EXERCISE DETAILS: Find the lines holding the string "tile" in the data, then copy all of them.

··· TASK INPUTS ···

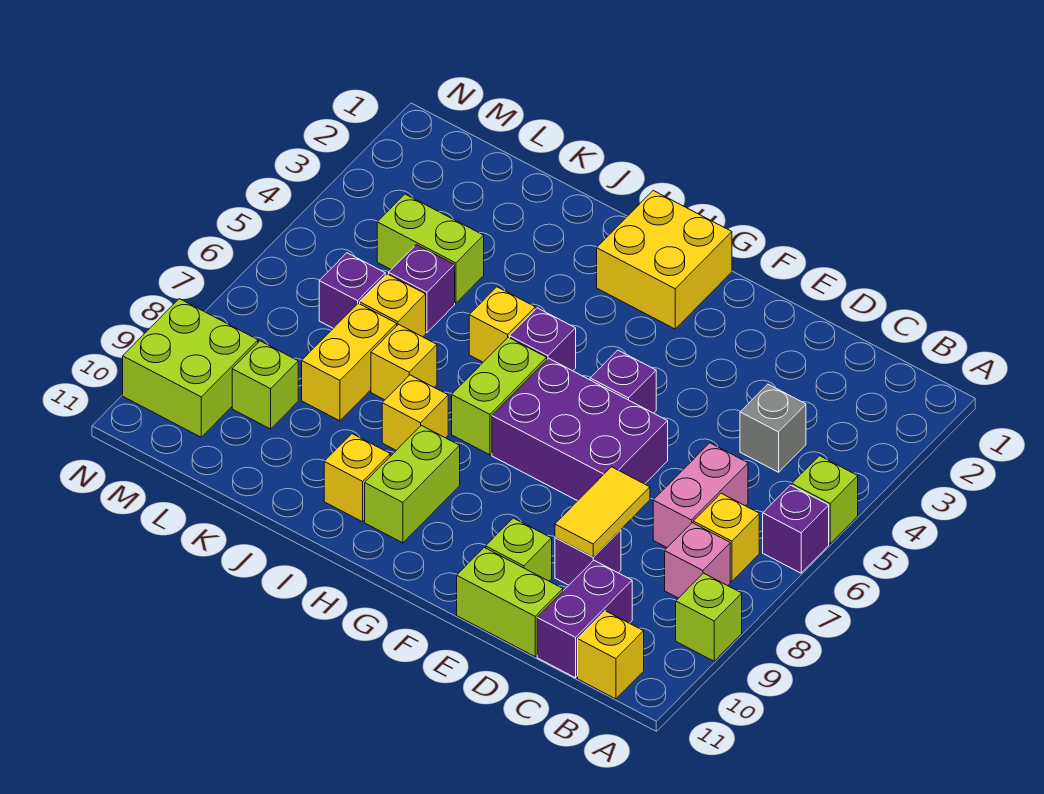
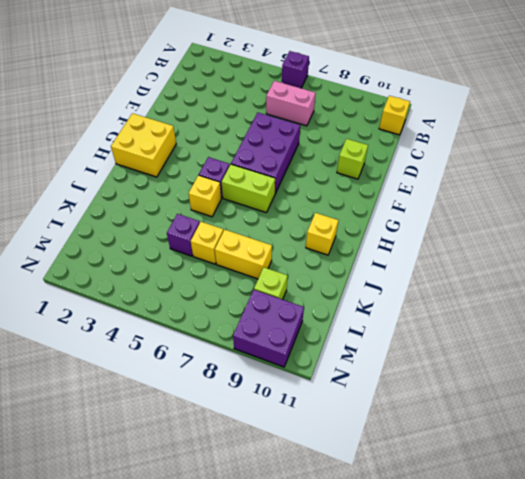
purple brick M9:N10 level 1 -> lime brick M9:N10 level 1
none -> lime brick A5 level 1
none -> lime brick A9 level 1
none -> yellow brick B7 level 1
none -> pink brick B8 level 1

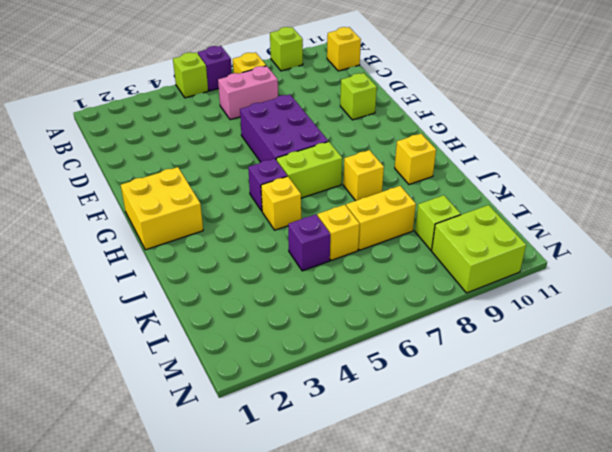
none -> pink brick B8 level 1
none -> grey brick C4 level 1
none -> purple brick C10:C11 level 1
none -> purple brick D9 level 1

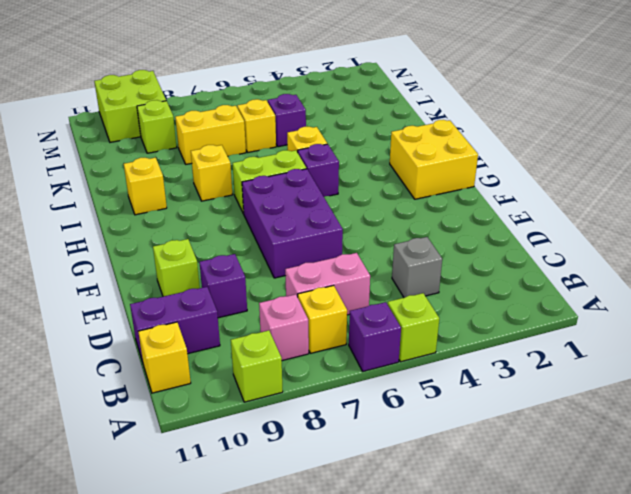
none -> lime brick D11:E11 level 1
none -> purple brick F5 level 1
none -> lime brick H9:H10 level 1
none -> yellow brick J7 level 1

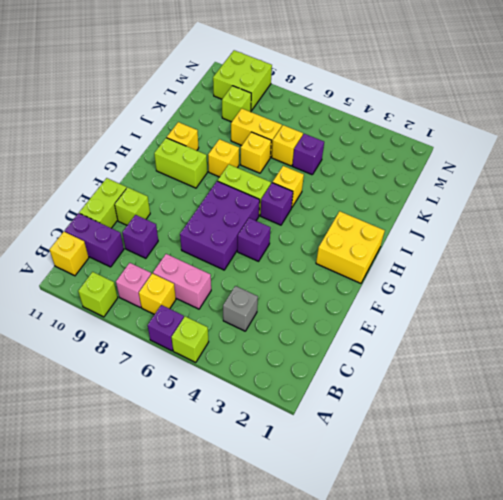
none -> lime brick K4:L4 level 1
none -> purple brick L6 level 1
none -> yellow tile D8:D9 level 2

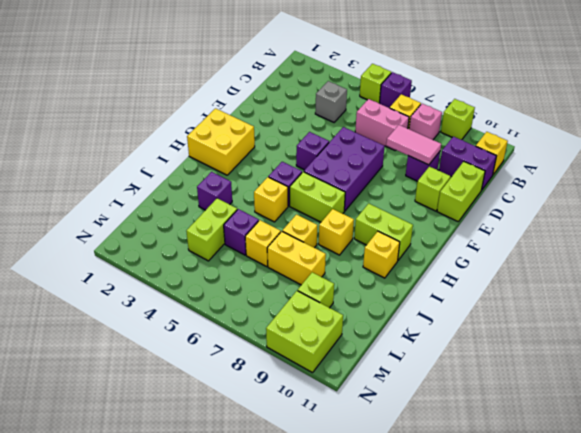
pink tile D8:D9 level 2 -> yellow tile D8:D9 level 2
purple brick J3 level 1 -> purple brick L6 level 1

···

RESPONSE AREA:
none -> yellow tile D8:D9 level 2
pink tile D8:D9 level 2 -> yellow tile D8:D9 level 2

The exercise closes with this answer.